* [Exercise description]:
Count how many lines of the records contain the string "kern", treating uppercase and lowercase as different. Reply with the number only.

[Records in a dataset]

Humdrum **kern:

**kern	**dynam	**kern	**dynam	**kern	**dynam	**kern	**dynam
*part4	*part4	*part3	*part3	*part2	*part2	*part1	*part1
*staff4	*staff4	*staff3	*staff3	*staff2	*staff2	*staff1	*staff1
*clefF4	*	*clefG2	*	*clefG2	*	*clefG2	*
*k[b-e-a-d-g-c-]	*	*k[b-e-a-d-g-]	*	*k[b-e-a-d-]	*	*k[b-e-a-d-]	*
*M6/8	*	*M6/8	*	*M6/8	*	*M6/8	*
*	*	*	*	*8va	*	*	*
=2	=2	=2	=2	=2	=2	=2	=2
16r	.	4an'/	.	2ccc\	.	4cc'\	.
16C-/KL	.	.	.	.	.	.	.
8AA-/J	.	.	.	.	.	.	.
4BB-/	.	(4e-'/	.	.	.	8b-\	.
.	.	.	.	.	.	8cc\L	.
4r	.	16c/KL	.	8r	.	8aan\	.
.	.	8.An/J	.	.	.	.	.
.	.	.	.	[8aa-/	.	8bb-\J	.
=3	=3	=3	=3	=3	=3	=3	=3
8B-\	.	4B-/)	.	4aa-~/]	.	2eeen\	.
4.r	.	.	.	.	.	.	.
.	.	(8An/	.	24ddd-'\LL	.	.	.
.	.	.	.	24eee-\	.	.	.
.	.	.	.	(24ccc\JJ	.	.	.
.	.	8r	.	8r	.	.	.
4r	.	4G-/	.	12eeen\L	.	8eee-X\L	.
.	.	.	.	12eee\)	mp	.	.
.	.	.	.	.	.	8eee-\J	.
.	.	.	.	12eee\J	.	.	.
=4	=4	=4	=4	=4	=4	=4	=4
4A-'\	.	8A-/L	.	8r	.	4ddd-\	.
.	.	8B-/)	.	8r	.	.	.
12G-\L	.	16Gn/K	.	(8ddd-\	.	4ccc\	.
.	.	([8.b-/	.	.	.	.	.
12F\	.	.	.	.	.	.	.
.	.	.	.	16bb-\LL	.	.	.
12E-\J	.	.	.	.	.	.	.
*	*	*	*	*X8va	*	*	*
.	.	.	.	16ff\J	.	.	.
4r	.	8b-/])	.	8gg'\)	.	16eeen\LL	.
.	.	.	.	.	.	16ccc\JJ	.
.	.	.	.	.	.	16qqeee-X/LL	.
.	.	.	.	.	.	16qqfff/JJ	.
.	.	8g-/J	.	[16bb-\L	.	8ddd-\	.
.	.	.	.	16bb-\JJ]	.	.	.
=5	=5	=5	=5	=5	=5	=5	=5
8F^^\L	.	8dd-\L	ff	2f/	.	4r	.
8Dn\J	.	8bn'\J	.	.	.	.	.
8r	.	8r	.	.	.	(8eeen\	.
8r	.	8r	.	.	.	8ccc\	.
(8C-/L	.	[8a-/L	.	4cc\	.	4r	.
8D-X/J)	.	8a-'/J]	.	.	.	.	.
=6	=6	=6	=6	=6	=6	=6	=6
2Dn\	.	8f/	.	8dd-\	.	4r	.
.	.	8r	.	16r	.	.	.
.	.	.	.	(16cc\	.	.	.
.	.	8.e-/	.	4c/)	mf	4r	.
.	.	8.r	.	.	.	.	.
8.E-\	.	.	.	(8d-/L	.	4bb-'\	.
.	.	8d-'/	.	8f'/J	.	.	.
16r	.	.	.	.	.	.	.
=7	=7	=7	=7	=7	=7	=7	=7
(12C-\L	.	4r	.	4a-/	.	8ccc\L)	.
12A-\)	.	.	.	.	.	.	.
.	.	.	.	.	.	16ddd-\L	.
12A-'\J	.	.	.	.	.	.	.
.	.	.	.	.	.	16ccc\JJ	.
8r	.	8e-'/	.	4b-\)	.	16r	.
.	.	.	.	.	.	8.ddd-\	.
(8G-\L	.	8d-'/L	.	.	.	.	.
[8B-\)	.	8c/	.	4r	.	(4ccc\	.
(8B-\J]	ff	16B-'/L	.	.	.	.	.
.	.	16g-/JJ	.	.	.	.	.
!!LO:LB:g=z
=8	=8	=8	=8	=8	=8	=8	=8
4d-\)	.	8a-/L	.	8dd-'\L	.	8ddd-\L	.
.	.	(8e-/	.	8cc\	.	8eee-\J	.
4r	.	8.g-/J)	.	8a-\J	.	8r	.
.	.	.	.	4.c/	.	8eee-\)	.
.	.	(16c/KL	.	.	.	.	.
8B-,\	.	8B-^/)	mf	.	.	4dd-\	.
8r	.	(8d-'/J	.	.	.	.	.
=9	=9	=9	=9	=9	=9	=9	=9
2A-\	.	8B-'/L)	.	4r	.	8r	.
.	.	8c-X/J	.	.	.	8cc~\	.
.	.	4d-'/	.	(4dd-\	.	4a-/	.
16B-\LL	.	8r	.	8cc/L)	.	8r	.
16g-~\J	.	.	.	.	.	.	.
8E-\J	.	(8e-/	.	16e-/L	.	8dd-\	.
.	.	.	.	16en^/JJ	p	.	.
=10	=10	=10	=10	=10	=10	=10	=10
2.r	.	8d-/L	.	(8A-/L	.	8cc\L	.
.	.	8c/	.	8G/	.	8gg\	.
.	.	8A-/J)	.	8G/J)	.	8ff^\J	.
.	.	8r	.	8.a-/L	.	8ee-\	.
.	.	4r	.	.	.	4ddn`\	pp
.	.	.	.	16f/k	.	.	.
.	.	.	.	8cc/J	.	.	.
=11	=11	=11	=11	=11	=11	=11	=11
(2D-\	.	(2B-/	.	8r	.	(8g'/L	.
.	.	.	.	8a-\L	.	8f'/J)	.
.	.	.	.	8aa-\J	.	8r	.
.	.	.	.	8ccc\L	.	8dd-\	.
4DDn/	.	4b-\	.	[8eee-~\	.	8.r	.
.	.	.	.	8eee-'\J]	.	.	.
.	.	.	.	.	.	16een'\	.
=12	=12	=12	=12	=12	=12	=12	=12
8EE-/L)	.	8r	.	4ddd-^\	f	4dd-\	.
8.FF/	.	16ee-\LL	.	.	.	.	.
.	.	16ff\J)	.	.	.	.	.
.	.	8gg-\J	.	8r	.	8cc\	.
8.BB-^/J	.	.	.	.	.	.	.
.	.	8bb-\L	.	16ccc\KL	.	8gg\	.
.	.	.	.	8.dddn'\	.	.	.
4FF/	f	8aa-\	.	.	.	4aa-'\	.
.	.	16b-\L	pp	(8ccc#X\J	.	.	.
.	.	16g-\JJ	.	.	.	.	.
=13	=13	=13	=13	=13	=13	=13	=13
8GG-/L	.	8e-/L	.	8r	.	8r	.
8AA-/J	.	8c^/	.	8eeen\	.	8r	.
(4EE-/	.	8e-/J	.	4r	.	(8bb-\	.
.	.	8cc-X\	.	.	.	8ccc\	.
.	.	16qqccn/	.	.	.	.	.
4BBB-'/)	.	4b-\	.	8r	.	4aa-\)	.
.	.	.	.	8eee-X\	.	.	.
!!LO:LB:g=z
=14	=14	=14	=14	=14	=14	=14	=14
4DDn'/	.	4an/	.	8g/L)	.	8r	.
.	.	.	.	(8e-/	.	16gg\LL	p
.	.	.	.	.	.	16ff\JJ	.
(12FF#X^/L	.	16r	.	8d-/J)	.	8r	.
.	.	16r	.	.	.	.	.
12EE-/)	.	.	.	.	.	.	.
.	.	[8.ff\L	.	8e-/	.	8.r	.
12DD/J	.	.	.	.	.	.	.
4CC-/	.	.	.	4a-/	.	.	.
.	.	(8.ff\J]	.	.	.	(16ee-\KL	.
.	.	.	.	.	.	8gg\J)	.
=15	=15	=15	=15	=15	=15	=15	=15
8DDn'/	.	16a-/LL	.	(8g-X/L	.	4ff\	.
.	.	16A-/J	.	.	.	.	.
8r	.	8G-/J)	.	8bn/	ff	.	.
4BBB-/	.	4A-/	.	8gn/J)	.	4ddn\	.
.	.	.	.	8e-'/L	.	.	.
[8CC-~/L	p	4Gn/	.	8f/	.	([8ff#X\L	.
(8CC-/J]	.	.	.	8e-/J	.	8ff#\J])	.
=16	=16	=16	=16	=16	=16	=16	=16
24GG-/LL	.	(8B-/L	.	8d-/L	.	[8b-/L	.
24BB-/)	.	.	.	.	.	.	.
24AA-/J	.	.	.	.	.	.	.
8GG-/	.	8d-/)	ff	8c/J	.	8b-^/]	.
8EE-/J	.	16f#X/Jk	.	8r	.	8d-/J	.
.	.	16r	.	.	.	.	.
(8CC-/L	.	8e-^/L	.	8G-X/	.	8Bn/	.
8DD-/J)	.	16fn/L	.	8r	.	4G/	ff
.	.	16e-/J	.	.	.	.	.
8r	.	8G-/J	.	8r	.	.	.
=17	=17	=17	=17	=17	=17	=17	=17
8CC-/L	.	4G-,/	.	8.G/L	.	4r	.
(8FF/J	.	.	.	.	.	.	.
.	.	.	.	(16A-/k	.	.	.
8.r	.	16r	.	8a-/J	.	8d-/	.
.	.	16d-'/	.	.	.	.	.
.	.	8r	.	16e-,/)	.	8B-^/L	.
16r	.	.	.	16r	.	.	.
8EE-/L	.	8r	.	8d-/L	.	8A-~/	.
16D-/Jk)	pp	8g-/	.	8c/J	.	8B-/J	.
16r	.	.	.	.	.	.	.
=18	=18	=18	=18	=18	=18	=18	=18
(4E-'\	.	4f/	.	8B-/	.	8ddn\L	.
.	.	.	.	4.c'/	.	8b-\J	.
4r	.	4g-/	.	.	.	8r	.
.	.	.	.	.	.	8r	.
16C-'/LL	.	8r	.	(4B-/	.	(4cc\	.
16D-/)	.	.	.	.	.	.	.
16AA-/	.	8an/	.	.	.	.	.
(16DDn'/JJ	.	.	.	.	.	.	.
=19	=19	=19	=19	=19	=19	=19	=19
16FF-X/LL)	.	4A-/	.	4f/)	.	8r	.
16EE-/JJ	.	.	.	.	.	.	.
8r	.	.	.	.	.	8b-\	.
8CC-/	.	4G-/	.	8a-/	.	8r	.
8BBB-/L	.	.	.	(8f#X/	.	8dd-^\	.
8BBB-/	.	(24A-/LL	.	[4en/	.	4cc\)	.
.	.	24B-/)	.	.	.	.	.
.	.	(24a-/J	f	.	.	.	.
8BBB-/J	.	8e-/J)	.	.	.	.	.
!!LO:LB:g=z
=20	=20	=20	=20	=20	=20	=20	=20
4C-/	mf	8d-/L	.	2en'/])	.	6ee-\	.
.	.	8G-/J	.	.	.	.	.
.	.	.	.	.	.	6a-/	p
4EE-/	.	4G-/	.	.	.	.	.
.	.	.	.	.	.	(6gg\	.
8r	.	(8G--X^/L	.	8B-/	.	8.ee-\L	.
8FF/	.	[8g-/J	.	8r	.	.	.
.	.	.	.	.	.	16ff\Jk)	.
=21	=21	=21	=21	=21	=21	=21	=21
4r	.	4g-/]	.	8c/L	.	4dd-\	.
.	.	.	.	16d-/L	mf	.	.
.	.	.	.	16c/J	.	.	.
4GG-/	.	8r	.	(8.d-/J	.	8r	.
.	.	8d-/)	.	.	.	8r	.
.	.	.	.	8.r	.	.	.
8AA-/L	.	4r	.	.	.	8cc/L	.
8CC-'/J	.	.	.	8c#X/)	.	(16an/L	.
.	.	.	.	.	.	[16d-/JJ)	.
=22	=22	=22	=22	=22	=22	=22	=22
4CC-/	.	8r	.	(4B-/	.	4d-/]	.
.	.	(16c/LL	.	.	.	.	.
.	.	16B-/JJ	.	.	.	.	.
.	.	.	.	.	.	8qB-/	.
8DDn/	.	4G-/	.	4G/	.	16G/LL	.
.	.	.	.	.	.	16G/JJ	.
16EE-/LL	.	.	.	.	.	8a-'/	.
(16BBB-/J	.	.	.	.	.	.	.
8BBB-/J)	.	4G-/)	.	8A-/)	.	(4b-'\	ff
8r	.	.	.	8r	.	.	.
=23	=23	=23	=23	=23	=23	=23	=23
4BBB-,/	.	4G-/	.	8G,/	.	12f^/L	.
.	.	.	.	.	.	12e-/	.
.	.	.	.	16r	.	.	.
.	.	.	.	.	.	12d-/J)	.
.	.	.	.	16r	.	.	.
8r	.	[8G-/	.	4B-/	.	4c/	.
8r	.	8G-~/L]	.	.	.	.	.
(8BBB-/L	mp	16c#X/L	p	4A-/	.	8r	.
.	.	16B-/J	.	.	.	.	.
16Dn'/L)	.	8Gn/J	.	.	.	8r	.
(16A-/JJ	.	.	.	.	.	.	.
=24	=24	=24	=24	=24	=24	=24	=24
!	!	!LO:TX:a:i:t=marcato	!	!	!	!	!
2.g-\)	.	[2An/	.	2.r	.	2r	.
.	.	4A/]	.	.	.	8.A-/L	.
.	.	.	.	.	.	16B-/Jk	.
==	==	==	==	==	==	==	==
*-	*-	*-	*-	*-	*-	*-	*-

* [Exercise solution]:
2